Once you have read the records, output them exactly.
Data shown Block Start
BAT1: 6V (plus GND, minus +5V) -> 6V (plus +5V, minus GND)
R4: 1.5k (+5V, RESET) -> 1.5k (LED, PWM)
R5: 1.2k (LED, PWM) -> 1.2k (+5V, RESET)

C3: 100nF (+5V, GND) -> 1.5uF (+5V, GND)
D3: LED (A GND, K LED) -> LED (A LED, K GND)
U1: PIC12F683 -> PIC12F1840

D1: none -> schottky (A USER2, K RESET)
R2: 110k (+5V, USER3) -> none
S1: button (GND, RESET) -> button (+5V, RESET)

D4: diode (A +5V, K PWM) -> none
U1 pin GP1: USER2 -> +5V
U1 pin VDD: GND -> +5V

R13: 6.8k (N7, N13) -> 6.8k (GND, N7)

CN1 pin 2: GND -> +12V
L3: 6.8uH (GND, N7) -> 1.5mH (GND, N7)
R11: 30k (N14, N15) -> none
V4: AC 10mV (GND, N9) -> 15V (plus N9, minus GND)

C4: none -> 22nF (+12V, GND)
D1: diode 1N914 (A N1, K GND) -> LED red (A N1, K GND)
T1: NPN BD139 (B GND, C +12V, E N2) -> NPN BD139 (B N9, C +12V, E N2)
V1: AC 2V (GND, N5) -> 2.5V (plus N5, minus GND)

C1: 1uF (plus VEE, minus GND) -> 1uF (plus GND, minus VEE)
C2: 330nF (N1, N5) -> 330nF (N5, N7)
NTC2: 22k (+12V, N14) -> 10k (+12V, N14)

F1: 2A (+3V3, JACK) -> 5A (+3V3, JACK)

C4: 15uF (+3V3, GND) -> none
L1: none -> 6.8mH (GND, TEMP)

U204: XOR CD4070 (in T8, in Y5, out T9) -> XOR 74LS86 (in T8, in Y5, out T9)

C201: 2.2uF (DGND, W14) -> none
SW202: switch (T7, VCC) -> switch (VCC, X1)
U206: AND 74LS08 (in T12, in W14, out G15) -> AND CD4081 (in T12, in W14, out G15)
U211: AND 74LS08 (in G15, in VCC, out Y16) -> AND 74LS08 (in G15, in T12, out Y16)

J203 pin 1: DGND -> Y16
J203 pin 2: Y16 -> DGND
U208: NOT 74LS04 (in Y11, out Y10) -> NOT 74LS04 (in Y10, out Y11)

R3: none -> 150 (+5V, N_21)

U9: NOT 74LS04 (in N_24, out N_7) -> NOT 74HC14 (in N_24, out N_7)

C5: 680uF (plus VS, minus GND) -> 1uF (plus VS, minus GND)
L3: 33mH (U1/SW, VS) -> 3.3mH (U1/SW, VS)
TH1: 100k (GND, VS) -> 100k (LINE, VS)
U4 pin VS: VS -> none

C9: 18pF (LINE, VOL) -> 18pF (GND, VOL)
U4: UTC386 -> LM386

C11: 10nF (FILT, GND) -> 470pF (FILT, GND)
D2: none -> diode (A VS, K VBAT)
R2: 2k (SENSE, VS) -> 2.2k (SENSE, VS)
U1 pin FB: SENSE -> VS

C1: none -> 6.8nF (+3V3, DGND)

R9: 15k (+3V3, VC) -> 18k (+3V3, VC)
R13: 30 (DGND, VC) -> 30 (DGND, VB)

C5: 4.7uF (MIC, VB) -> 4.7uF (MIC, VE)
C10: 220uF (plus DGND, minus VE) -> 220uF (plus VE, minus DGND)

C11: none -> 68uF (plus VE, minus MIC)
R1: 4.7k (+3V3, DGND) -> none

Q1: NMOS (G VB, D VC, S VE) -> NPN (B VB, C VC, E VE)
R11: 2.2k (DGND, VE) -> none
Data shown Block End
### Solution to this task:
BAT1: 6V (plus GND, minus +5V) -> 6V (plus +5V, minus GND)
R4: 1.5k (+5V, RESET) -> 1.5k (LED, PWM)
R5: 1.2k (LED, PWM) -> 1.2k (+5V, RESET)

C3: 100nF (+5V, GND) -> 1.5uF (+5V, GND)
D3: LED (A GND, K LED) -> LED (A LED, K GND)
U1: PIC12F683 -> PIC12F1840

D1: none -> schottky (A USER2, K RESET)
R2: 110k (+5V, USER3) -> none
S1: button (GND, RESET) -> button (+5V, RESET)

D4: diode (A +5V, K PWM) -> none
U1 pin GP1: USER2 -> +5V
U1 pin VDD: GND -> +5V

R13: 6.8k (N7, N13) -> 6.8k (GND, N7)

CN1 pin 2: GND -> +12V
L3: 6.8uH (GND, N7) -> 1.5mH (GND, N7)
R11: 30k (N14, N15) -> none
V4: AC 10mV (GND, N9) -> 15V (plus N9, minus GND)

C4: none -> 22nF (+12V, GND)
D1: diode 1N914 (A N1, K GND) -> LED red (A N1, K GND)
T1: NPN BD139 (B GND, C +12V, E N2) -> NPN BD139 (B N9, C +12V, E N2)
V1: AC 2V (GND, N5) -> 2.5V (plus N5, minus GND)

C1: 1uF (plus VEE, minus GND) -> 1uF (plus GND, minus VEE)
C2: 330nF (N1, N5) -> 330nF (N5, N7)
NTC2: 22k (+12V, N14) -> 10k (+12V, N14)

F1: 2A (+3V3, JACK) -> 5A (+3V3, JACK)

C4: 15uF (+3V3, GND) -> none
L1: none -> 6.8mH (GND, TEMP)

U204: XOR CD4070 (in T8, in Y5, out T9) -> XOR 74LS86 (in T8, in Y5, out T9)

C201: 2.2uF (DGND, W14) -> none
SW202: switch (T7, VCC) -> switch (VCC, X1)
U206: AND 74LS08 (in T12, in W14, out G15) -> AND CD4081 (in T12, in W14, out G15)
U211: AND 74LS08 (in G15, in VCC, out Y16) -> AND 74LS08 (in G15, in T12, out Y16)

J203 pin 1: DGND -> Y16
J203 pin 2: Y16 -> DGND
U208: NOT 74LS04 (in Y11, out Y10) -> NOT 74LS04 (in Y10, out Y11)

R3: none -> 150 (+5V, N_21)

U9: NOT 74LS04 (in N_24, out N_7) -> NOT 74HC14 (in N_24, out N_7)

C5: 680uF (plus VS, minus GND) -> 1uF (plus VS, minus GND)
L3: 33mH (U1/SW, VS) -> 3.3mH (U1/SW, VS)
TH1: 100k (GND, VS) -> 100k (LINE, VS)
U4 pin VS: VS -> none

C9: 18pF (LINE, VOL) -> 18pF (GND, VOL)
U4: UTC386 -> LM386

C11: 10nF (FILT, GND) -> 470pF (FILT, GND)
D2: none -> diode (A VS, K VBAT)
R2: 2k (SENSE, VS) -> 2.2k (SENSE, VS)
U1 pin FB: SENSE -> VS

C1: none -> 6.8nF (+3V3, DGND)

R9: 15k (+3V3, VC) -> 18k (+3V3, VC)
R13: 30 (DGND, VC) -> 30 (DGND, VB)

C5: 4.7uF (MIC, VB) -> 4.7uF (MIC, VE)
C10: 220uF (plus DGND, minus VE) -> 220uF (plus VE, minus DGND)

C11: none -> 68uF (plus VE, minus MIC)
R1: 4.7k (+3V3, DGND) -> none

Q1: NMOS (G VB, D VC, S VE) -> NPN (B VB, C VC, E VE)
R11: 2.2k (DGND, VE) -> none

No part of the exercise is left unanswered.